Aim of the task> Below are some records. Say how many of their lines contain the string "white", and give nothing but the number.

----- Exercise data -----

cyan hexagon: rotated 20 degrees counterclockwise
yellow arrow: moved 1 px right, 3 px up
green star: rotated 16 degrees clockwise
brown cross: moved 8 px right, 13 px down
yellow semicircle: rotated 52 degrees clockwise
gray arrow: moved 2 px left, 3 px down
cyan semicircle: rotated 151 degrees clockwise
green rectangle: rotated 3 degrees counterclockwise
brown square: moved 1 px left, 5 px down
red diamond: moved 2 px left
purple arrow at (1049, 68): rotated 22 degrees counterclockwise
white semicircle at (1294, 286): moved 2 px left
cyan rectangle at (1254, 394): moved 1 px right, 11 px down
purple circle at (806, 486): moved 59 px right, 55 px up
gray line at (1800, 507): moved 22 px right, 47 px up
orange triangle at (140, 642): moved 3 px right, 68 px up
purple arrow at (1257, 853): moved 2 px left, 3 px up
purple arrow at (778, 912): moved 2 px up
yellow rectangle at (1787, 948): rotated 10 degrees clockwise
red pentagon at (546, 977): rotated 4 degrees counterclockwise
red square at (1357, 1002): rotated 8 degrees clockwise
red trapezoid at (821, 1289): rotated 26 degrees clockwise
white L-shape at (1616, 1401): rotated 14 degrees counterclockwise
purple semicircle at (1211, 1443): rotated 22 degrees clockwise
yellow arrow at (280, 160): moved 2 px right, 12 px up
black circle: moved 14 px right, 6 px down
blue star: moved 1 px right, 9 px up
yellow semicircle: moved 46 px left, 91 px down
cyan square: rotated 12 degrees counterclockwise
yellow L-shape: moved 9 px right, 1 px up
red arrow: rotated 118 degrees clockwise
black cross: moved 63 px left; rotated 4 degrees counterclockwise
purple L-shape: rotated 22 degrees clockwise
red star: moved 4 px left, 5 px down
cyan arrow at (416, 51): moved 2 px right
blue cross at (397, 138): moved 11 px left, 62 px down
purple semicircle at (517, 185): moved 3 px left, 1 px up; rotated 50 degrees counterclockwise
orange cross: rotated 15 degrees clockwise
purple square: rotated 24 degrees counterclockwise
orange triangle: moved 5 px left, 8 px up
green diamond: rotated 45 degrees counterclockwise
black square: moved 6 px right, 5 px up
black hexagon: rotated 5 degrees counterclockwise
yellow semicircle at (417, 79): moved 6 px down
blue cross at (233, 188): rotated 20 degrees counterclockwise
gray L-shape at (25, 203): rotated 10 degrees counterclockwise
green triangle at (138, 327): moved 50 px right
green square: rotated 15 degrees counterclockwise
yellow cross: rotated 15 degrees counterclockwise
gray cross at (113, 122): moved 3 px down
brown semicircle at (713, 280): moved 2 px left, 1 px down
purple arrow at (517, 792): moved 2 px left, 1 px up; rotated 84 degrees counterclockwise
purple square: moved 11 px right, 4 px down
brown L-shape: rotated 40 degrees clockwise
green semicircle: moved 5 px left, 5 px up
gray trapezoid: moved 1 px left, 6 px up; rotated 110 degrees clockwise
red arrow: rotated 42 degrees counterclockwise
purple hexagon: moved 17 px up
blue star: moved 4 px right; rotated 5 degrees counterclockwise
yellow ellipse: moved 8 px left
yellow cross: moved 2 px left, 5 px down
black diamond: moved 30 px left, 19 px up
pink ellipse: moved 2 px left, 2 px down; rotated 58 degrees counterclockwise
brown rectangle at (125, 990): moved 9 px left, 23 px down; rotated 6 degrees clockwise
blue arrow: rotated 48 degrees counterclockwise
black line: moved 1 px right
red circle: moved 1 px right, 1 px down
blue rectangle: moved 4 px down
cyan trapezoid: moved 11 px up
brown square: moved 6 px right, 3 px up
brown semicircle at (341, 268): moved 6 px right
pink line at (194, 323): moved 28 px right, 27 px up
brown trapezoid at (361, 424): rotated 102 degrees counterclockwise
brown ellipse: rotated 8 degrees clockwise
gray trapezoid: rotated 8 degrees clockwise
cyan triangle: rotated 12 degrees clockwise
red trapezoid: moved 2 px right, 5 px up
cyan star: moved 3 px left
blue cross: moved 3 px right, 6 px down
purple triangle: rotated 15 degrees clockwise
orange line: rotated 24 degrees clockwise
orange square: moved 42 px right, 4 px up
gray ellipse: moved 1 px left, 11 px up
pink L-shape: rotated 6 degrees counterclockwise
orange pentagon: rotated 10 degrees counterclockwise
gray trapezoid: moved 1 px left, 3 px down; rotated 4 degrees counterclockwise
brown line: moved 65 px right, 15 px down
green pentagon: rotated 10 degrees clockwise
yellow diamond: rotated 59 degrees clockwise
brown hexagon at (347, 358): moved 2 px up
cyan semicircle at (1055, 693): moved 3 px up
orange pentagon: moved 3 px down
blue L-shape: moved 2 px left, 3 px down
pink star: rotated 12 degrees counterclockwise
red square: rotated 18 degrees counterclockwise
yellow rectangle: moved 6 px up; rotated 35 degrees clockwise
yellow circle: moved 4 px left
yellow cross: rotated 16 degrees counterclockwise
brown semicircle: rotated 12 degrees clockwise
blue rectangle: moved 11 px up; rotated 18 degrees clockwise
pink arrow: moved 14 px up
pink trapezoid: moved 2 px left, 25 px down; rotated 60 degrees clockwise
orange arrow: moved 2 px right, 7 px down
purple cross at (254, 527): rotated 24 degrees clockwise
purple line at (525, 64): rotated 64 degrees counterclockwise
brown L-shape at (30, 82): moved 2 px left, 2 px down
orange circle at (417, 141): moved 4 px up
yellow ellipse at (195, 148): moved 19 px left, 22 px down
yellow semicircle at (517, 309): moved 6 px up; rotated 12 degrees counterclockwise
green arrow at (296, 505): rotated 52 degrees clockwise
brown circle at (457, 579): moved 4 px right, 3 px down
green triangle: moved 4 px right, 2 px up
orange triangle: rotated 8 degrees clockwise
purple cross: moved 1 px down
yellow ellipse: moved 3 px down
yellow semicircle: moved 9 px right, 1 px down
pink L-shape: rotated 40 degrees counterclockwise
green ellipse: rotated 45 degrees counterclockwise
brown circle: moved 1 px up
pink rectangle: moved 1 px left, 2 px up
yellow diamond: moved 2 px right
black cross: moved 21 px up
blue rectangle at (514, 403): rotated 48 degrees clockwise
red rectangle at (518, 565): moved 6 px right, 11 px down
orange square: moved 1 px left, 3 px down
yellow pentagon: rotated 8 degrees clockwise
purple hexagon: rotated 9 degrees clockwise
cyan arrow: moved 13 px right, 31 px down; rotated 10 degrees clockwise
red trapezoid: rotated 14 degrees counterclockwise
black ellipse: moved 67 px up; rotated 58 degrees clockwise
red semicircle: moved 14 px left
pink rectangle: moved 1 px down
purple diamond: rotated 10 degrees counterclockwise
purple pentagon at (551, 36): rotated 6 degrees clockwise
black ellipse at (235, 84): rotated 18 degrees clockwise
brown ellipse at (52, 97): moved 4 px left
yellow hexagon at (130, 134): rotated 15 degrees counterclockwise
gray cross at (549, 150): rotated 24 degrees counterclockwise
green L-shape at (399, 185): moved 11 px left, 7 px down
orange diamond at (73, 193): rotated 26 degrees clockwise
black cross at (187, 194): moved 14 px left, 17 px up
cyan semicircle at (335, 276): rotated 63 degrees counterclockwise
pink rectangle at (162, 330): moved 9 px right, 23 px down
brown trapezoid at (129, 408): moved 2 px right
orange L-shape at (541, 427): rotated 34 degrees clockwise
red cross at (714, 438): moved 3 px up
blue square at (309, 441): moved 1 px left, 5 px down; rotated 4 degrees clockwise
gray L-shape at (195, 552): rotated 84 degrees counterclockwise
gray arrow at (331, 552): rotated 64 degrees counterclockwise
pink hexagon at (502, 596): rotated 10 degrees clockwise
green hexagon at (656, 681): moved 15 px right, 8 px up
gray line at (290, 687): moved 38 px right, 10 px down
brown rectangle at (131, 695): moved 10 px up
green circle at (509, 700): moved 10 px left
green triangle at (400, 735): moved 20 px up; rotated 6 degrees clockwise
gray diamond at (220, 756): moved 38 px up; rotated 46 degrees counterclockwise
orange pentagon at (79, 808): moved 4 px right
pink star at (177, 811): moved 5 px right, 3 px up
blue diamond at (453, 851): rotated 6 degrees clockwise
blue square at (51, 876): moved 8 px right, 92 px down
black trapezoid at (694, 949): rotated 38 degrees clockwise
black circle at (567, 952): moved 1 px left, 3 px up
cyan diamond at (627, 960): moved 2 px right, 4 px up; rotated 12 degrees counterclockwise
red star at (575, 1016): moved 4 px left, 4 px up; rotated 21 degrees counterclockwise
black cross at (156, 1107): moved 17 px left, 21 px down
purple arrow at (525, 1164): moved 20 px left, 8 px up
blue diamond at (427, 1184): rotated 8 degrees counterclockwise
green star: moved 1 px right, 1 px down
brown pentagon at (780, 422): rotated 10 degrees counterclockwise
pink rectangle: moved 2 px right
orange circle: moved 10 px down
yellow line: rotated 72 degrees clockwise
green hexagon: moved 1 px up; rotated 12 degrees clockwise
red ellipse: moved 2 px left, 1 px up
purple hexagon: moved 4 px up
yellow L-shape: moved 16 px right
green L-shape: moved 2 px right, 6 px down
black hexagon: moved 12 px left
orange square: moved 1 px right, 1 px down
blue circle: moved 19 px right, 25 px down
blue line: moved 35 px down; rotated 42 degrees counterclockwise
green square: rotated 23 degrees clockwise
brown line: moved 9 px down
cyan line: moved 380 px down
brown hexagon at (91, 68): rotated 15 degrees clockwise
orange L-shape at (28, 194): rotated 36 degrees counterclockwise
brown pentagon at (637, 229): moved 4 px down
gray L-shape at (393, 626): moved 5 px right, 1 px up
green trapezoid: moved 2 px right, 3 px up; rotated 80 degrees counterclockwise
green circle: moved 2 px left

-----

Reply> 2